PROVIDED RECORDS:
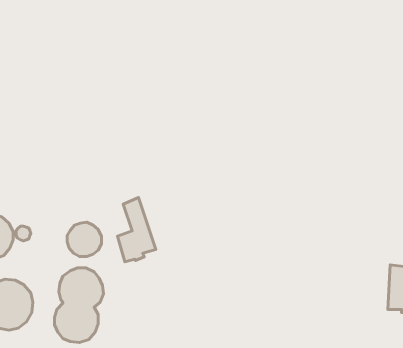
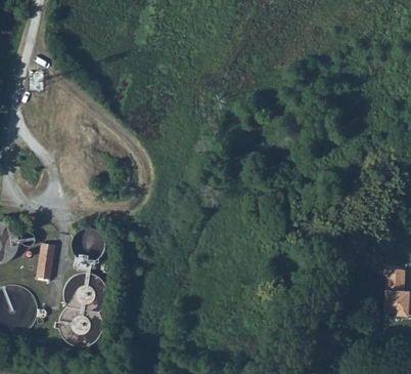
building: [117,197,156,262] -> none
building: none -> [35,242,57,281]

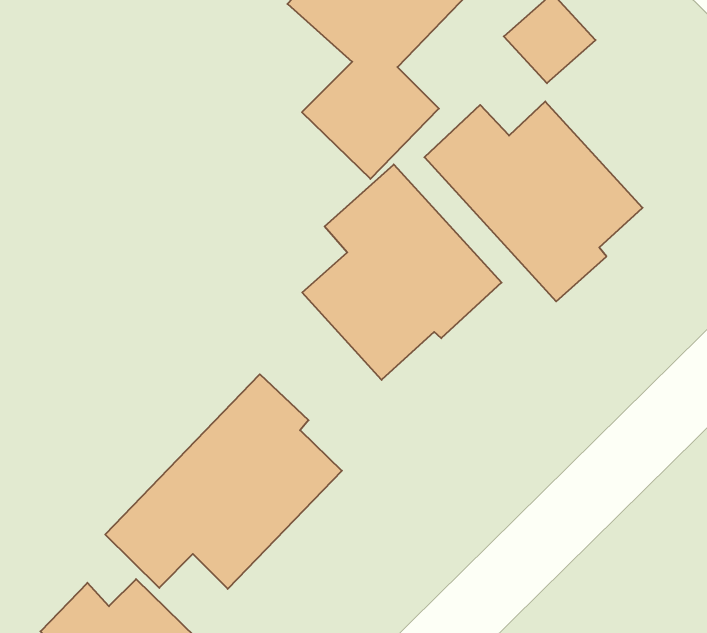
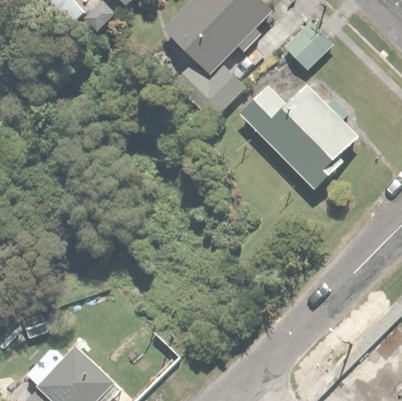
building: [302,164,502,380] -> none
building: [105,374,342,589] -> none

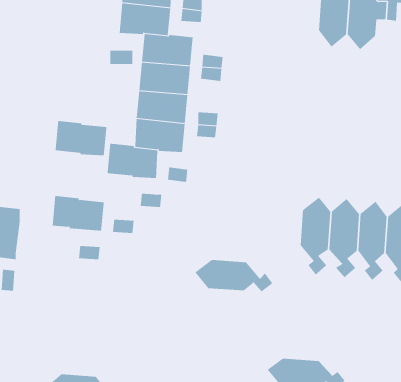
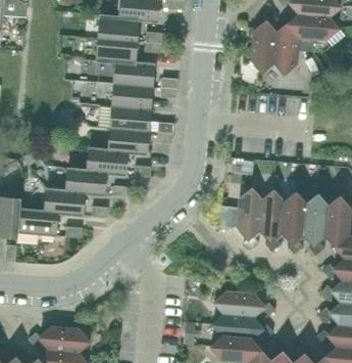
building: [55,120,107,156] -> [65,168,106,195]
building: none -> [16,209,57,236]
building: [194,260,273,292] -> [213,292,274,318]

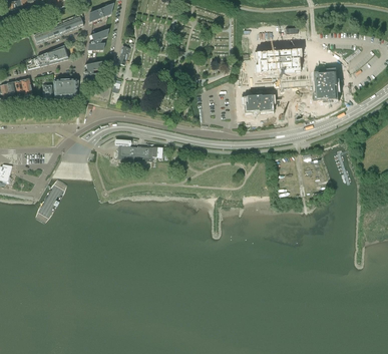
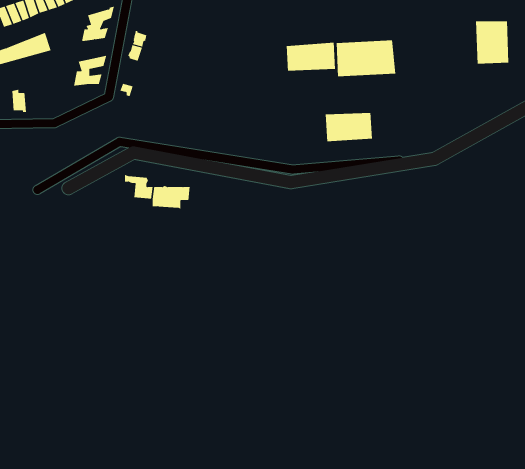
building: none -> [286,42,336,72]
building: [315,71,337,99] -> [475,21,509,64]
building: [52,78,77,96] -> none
* * *
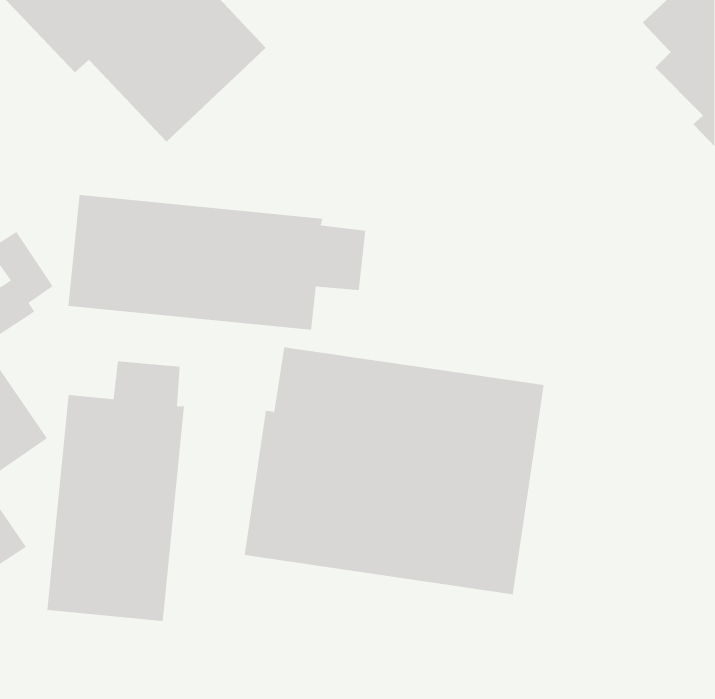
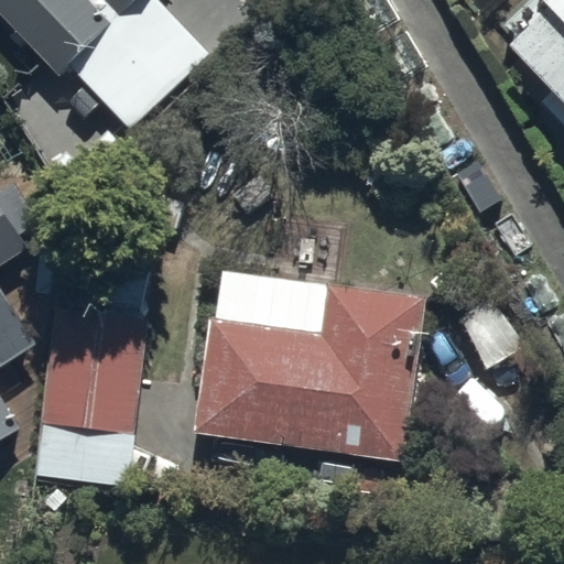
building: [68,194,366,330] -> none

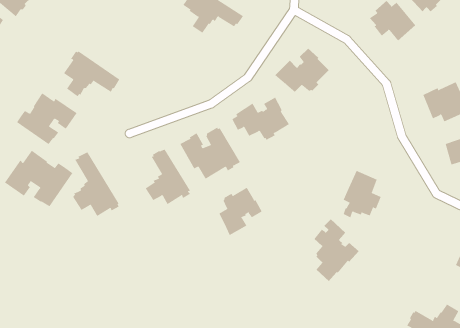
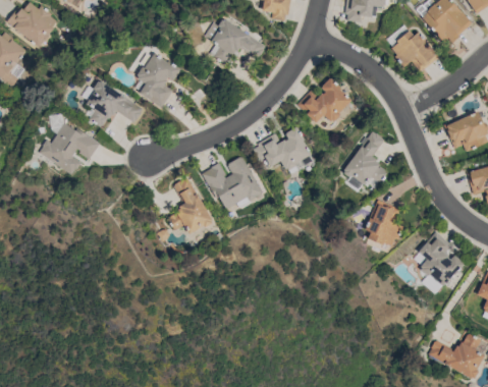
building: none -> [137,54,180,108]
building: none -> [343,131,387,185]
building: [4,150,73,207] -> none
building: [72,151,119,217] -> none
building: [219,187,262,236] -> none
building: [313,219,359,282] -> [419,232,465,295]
...
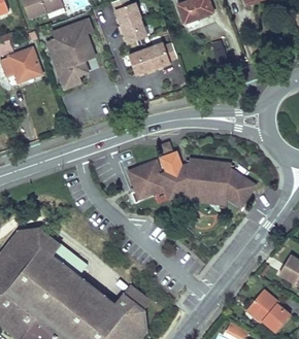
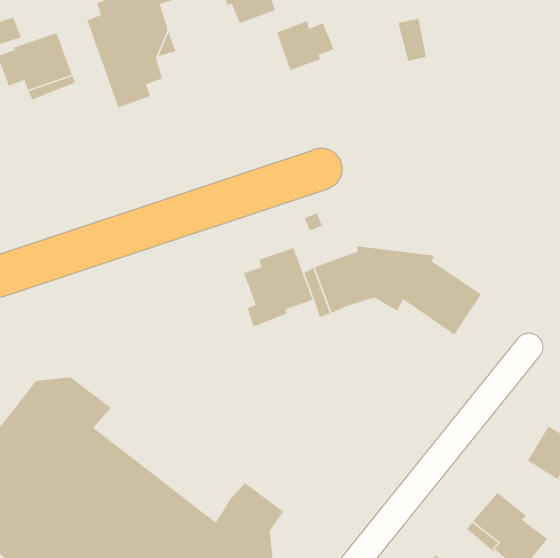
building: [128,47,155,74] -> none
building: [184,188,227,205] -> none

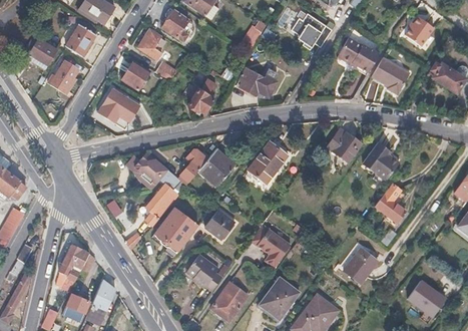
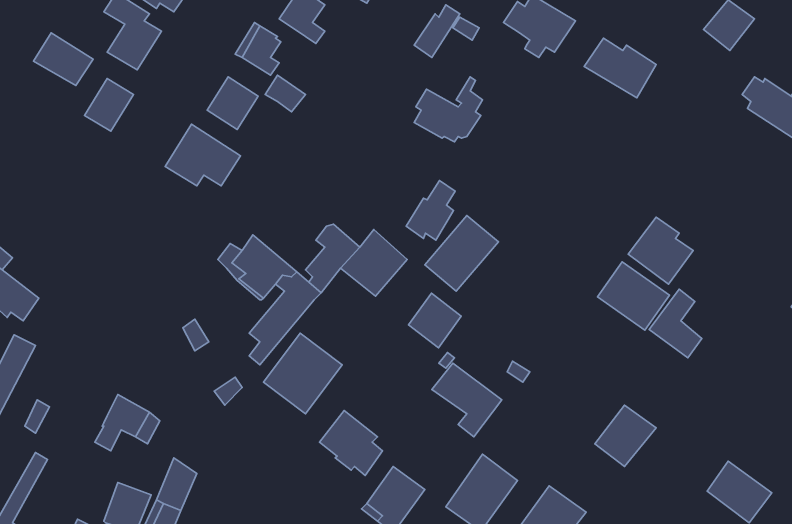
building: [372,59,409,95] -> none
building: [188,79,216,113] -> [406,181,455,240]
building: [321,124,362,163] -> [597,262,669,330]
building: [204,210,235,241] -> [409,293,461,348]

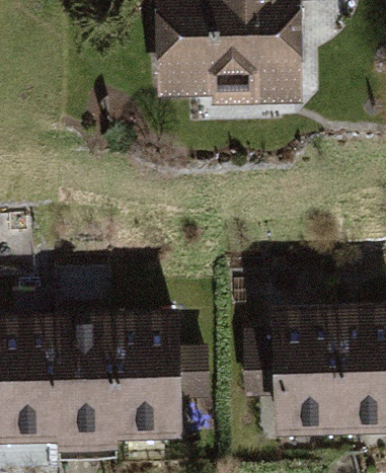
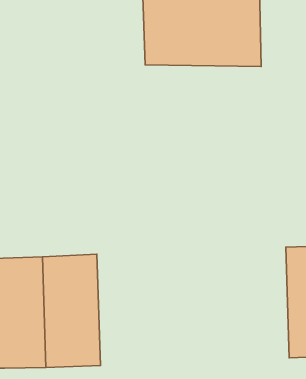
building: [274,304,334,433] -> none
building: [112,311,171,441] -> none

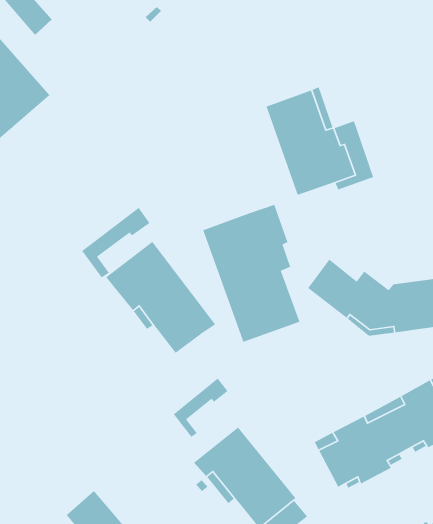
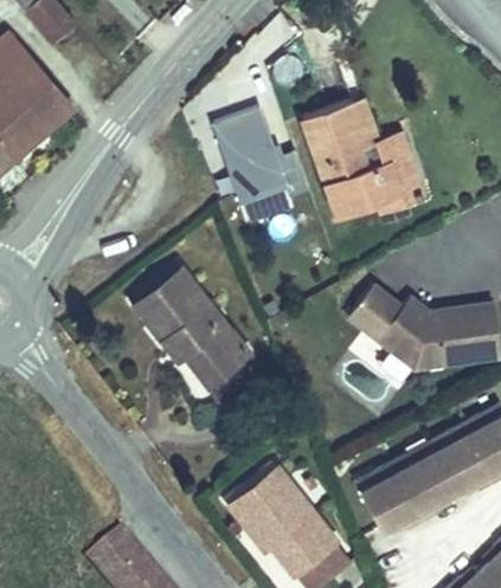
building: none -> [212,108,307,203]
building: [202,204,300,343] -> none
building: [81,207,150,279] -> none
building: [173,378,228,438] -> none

TASK DESCRIPTION:
Pictures in the material above should be skipped; print exactly the lines from the one with "building: [321,124,362,163] ->" through the one with "building: [173,378,228,438] -> none".

ANSWER SPACE:
building: [321,124,362,163] -> [597,262,669,330]
building: [204,210,235,241] -> [409,293,461,348]

building: [274,304,334,433] -> none
building: [112,311,171,441] -> none

building: none -> [212,108,307,203]
building: [202,204,300,343] -> none
building: [81,207,150,279] -> none
building: [173,378,228,438] -> none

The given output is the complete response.